■ Your assignment ■
Write out again, unchanged, the line that has "(268, 479) = (230, 314): none -> blue cactus" and each following line through the end of the entries below; leave pictures out.

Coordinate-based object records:

● ● ● ● ●

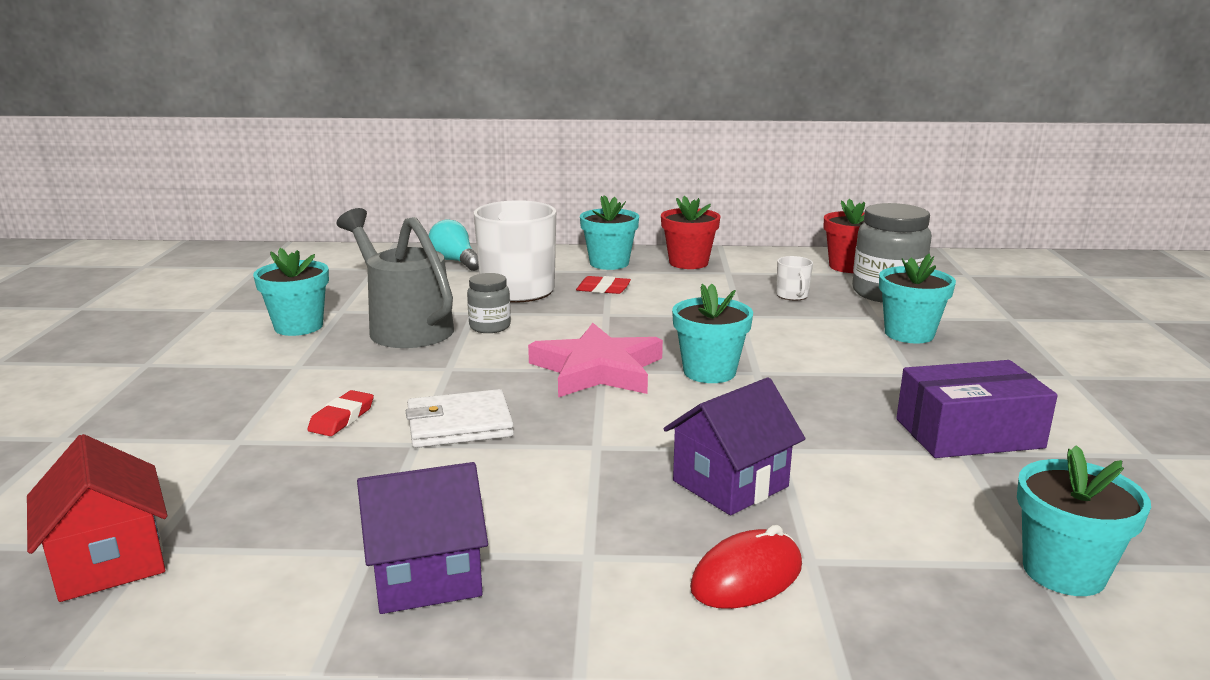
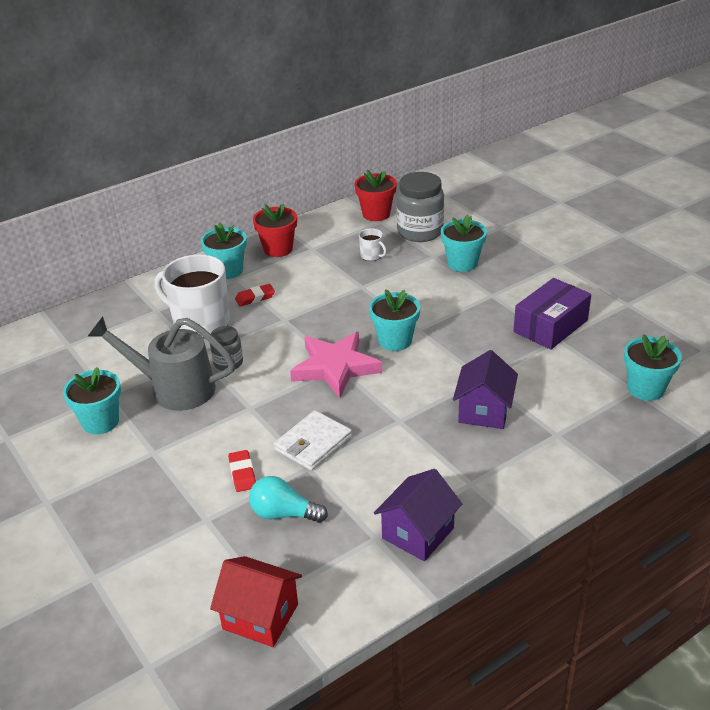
camera: 35 degrees left, 15 degrees up
(455, 261) = (118, 313): turquoise light bulb -> turquoise light bulb (283, 514)
(747, 577) = (542, 457): red mouse -> none

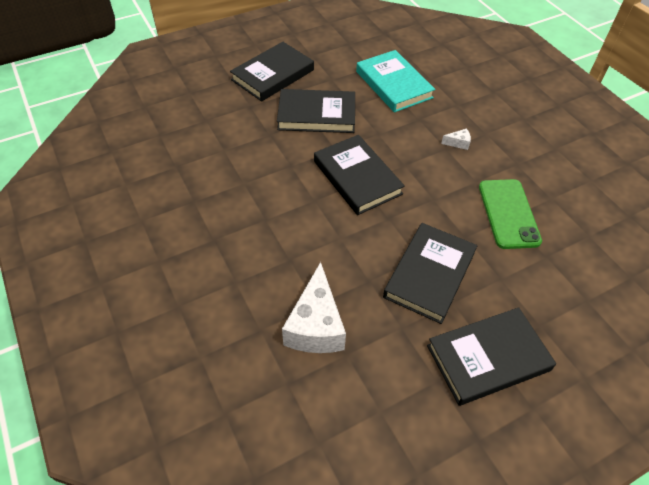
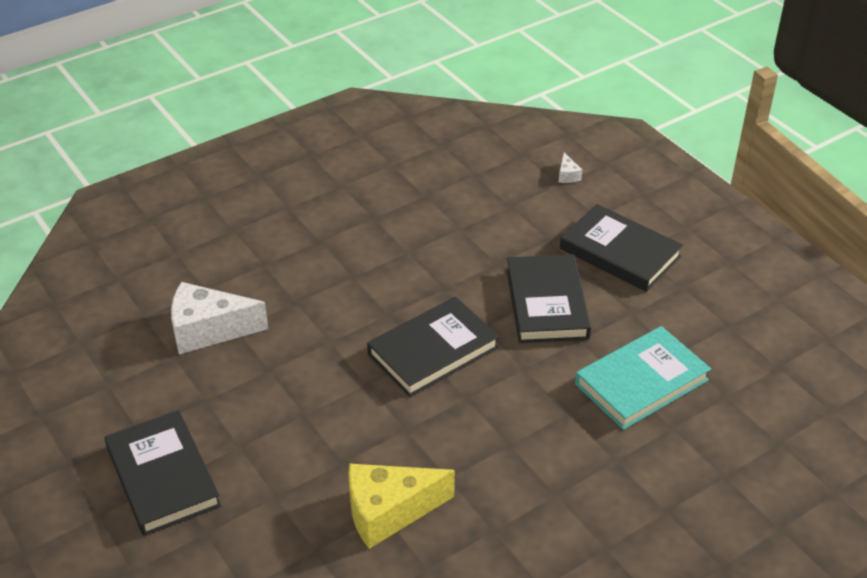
camera: 85 degrees right, 10 degrees down
(429, 274) = (279, 424): black book -> none
(458, 143) = (524, 459): white cheese -> white cheese (567, 175)
(508, 213) = (389, 512): green phone -> yellow cheese

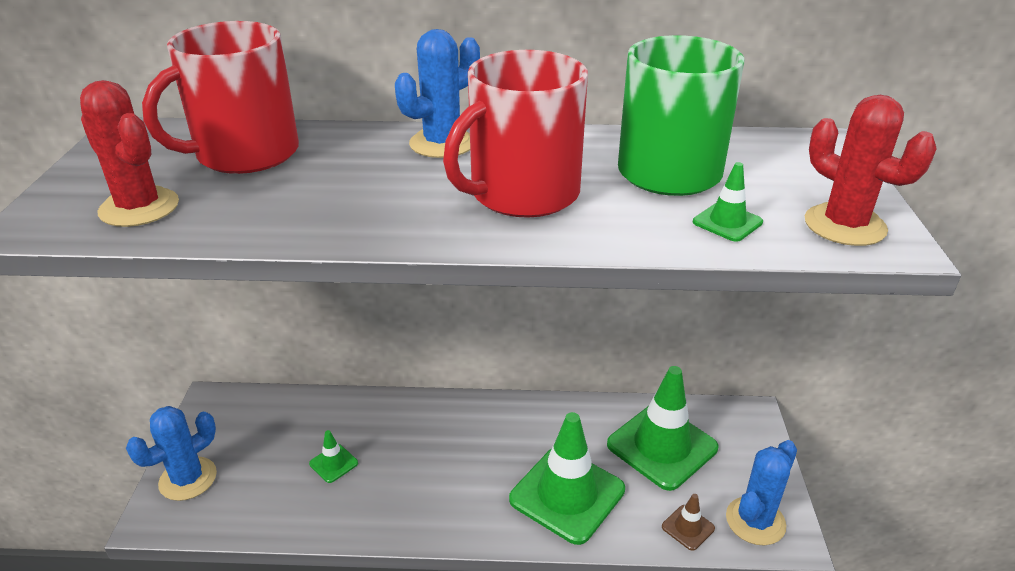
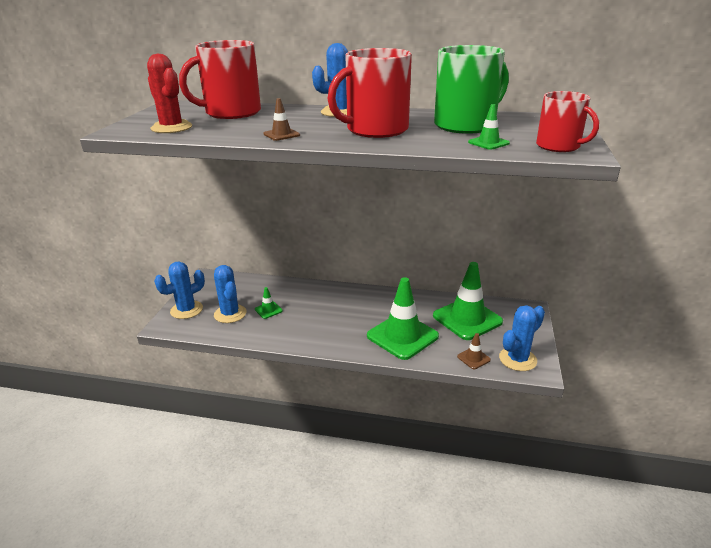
camera: 10 degrees right, 5 degrees down
(268, 479) = (230, 314): none -> blue cactus
(356, 218) = (281, 135): none -> brown traffic cone
(844, 225) = (559, 146): red cactus -> red mug

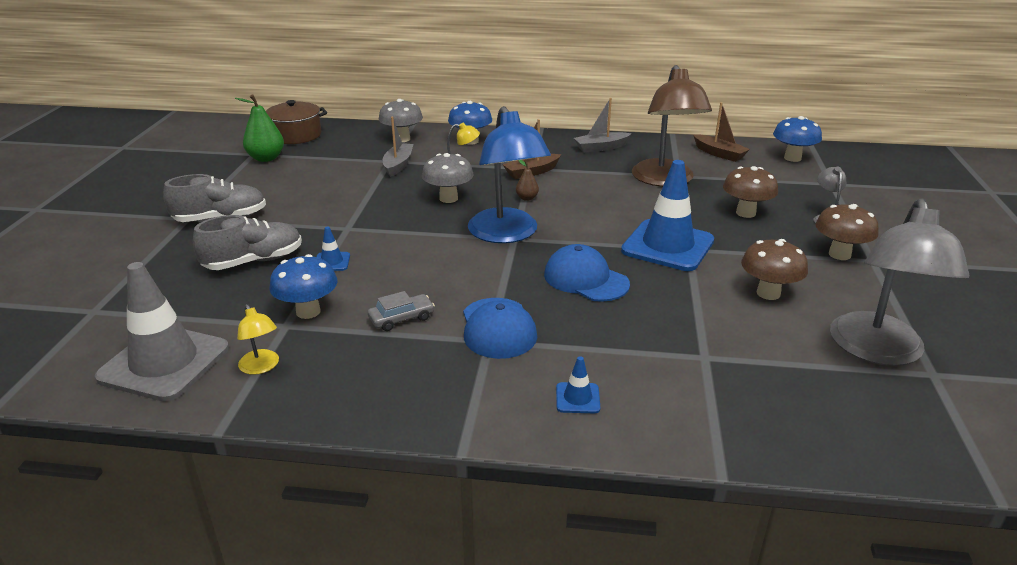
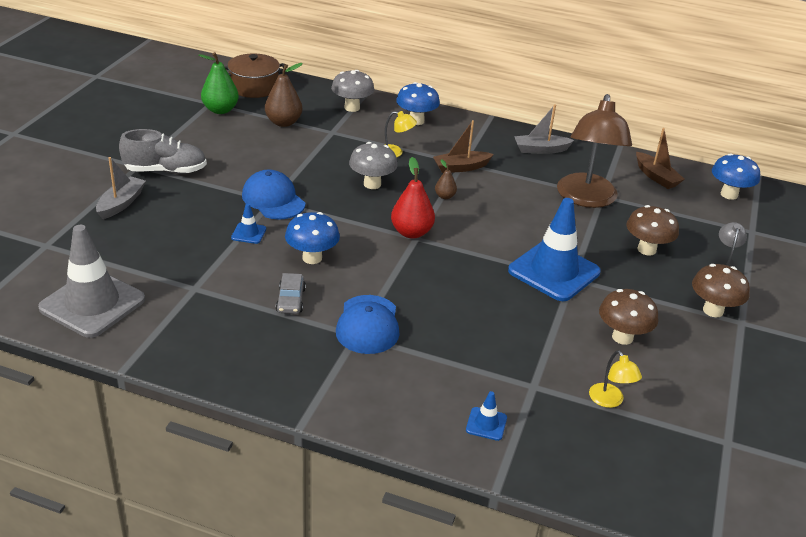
camera: 10 degrees right, 5 degrees up
(254, 261) = (183, 221): grey shoe -> none
(261, 367) = (166, 322): yellow lamp -> yellow lamp (610, 401)
(308, 312) = (216, 279): blue mushroom -> blue mushroom (312, 258)
(336, 160) = (283, 122): none -> brown pear
(398, 165) = (338, 138): grey boat -> grey boat (121, 203)
(401, 318) = (290, 300): grey car -> grey car turned 105 degrees clockwise
(507, 234) = (411, 232): blue lamp -> red pear
(577, 398) = (409, 401): blue traffic cone -> blue traffic cone (486, 424)
(585, 279) = (463, 292): blue cap -> blue cap (273, 199)
(878, 351) = (691, 412): grey lamp -> none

● ● ● ● ●

■ The answer ■
(268, 479) = (230, 314): none -> blue cactus
(356, 218) = (281, 135): none -> brown traffic cone
(844, 225) = (559, 146): red cactus -> red mug

camera: 10 degrees right, 5 degrees up
(254, 261) = (183, 221): grey shoe -> none
(261, 367) = (166, 322): yellow lamp -> yellow lamp (610, 401)
(308, 312) = (216, 279): blue mushroom -> blue mushroom (312, 258)
(336, 160) = (283, 122): none -> brown pear
(398, 165) = (338, 138): grey boat -> grey boat (121, 203)
(401, 318) = (290, 300): grey car -> grey car turned 105 degrees clockwise
(507, 234) = (411, 232): blue lamp -> red pear
(577, 398) = (409, 401): blue traffic cone -> blue traffic cone (486, 424)
(585, 279) = (463, 292): blue cap -> blue cap (273, 199)
(878, 351) = (691, 412): grey lamp -> none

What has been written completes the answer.